YOUR INSTRUCTIONS — Search the records below for "none" and copy every line it turns up in.

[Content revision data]
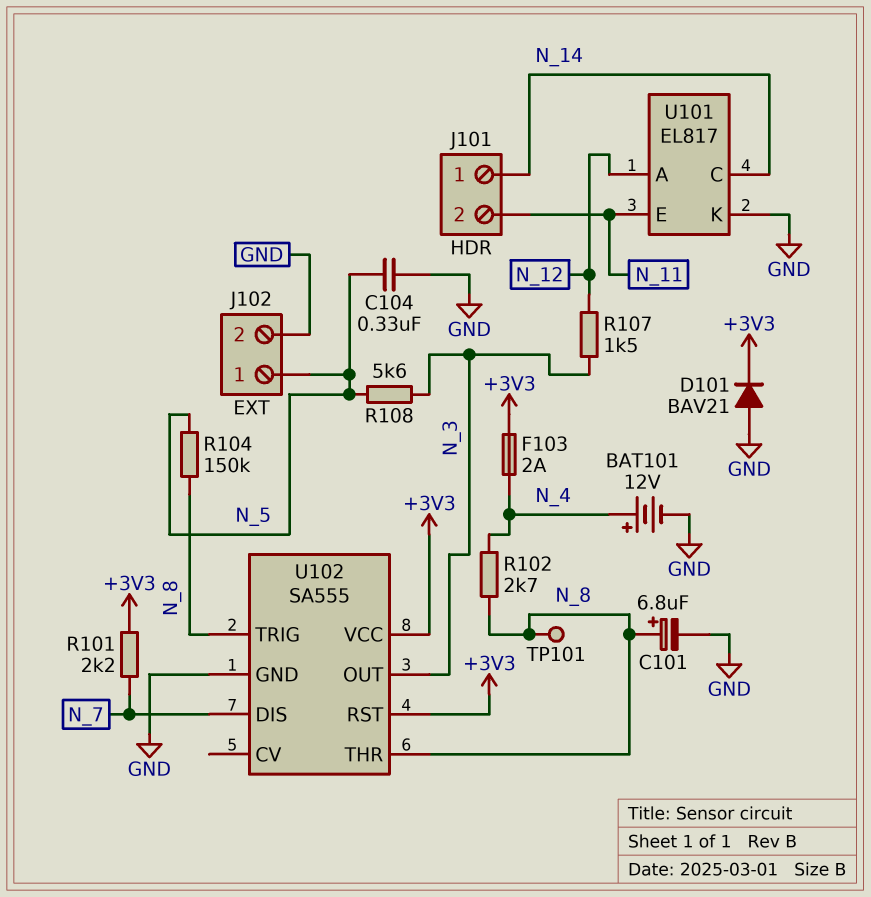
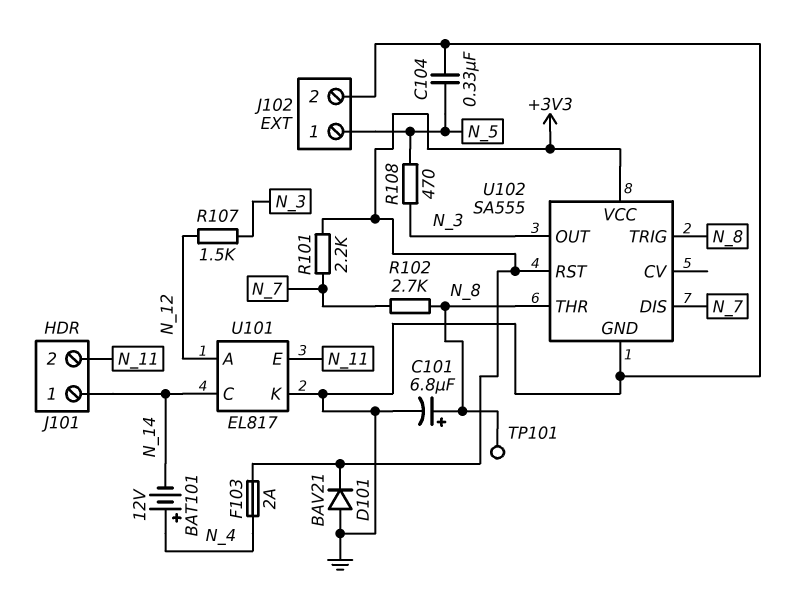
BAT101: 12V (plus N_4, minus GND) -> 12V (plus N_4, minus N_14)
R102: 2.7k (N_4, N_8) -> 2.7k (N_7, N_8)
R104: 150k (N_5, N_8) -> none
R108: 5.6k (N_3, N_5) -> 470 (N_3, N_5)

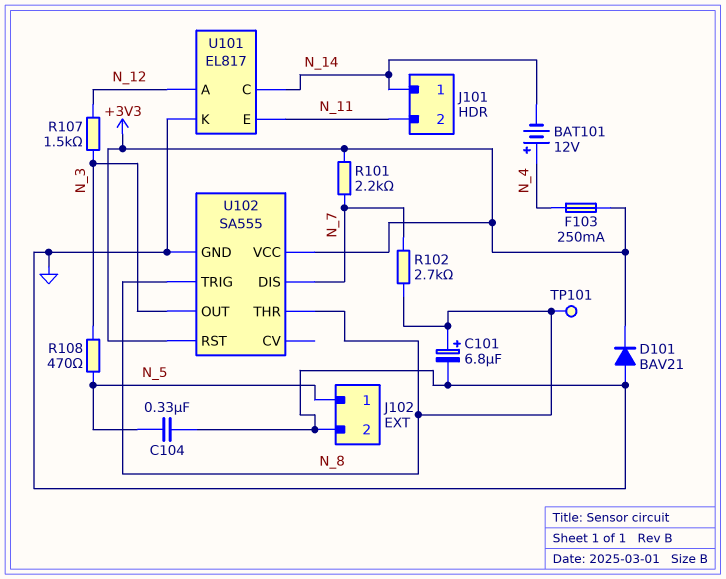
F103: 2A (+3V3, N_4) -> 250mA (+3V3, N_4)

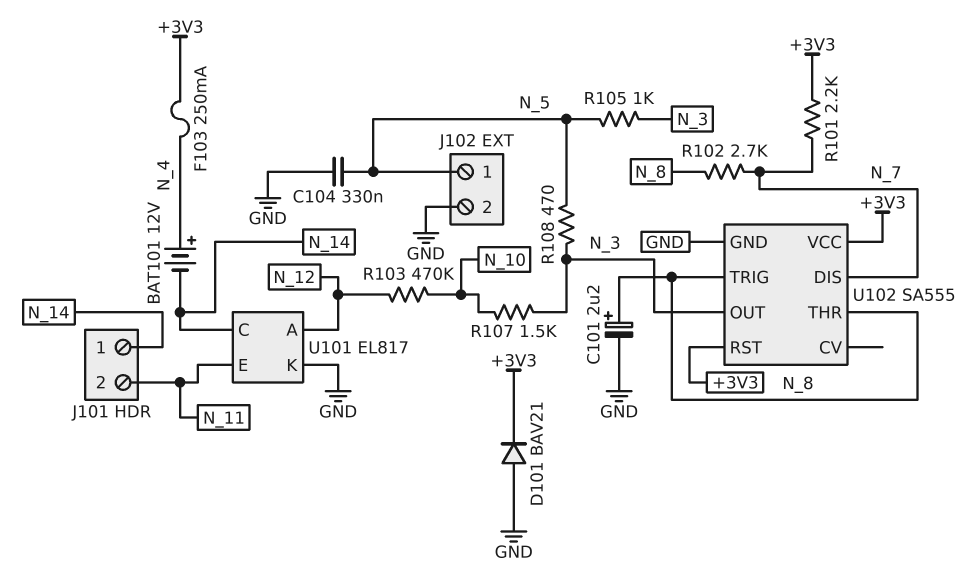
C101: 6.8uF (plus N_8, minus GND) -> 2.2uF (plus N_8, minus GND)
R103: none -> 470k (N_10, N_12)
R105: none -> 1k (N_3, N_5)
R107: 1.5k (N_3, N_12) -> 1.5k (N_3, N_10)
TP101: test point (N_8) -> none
---
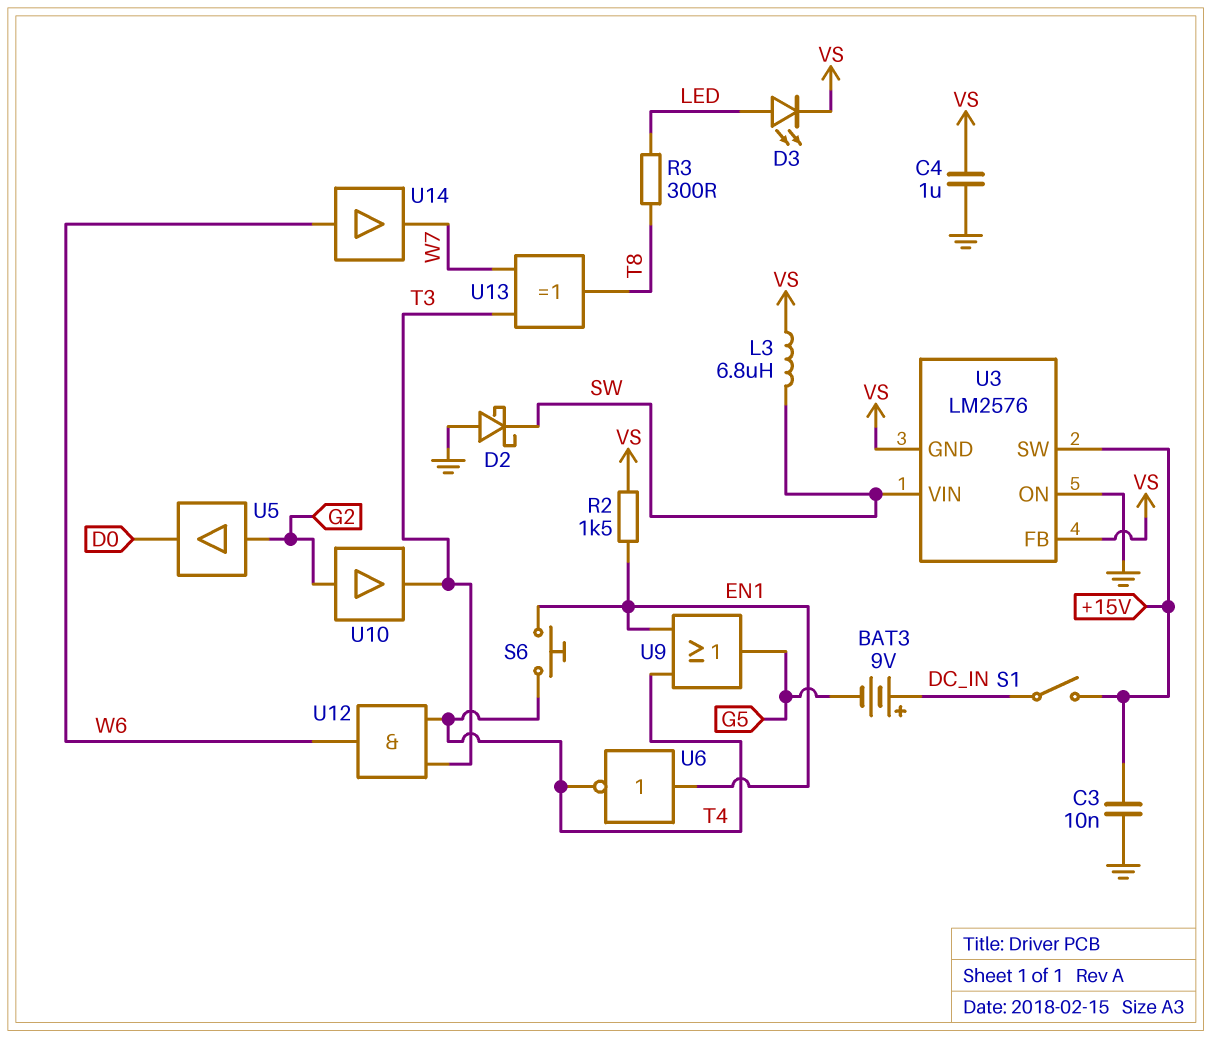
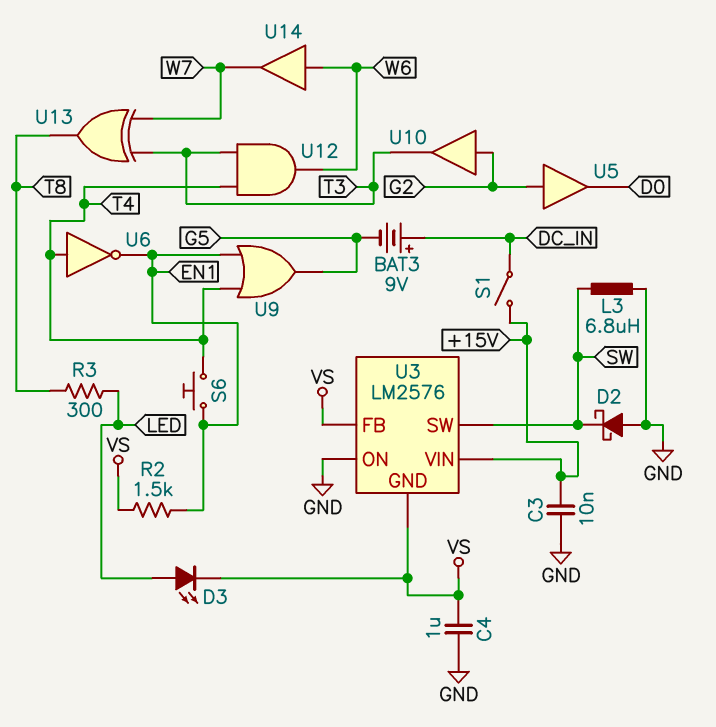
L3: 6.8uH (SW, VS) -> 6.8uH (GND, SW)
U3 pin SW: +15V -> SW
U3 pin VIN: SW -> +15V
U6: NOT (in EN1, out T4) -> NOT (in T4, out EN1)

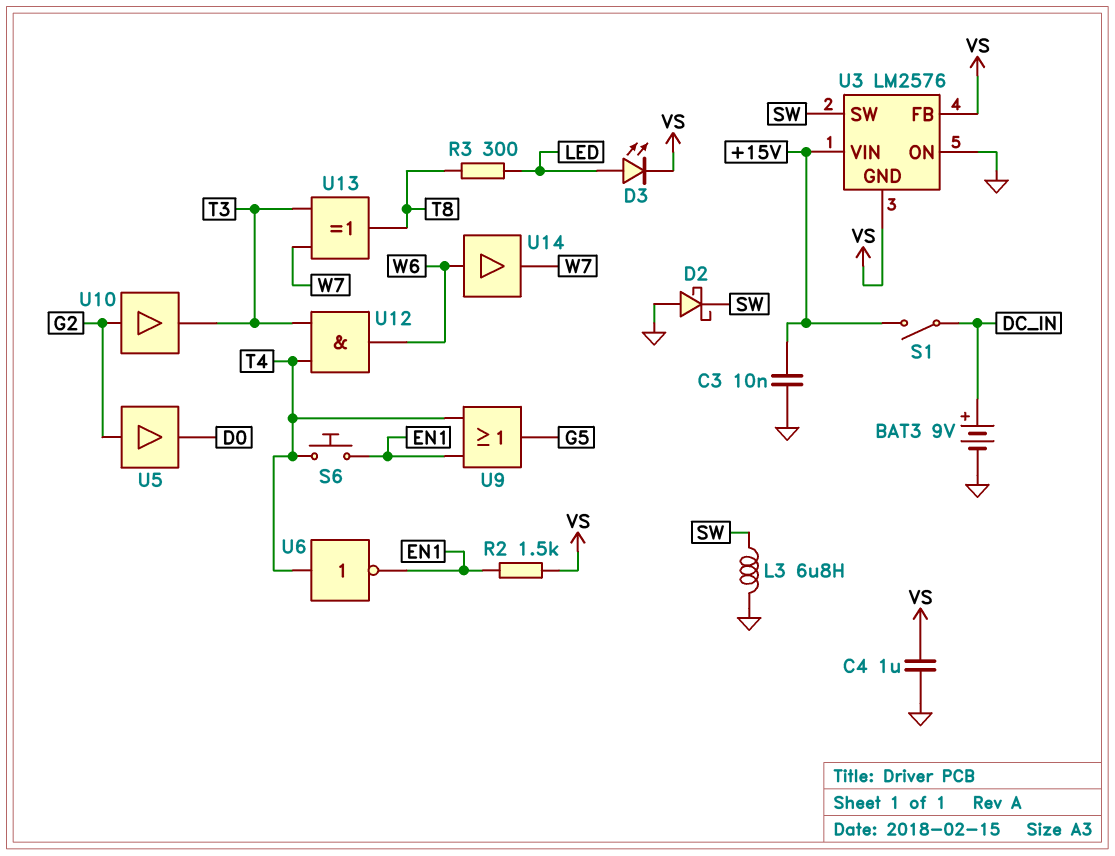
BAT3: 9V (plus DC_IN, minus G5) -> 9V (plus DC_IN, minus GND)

SOLUTION TO THE PROBLEM —
R104: 150k (N_5, N_8) -> none
R103: none -> 470k (N_10, N_12)
R105: none -> 1k (N_3, N_5)
TP101: test point (N_8) -> none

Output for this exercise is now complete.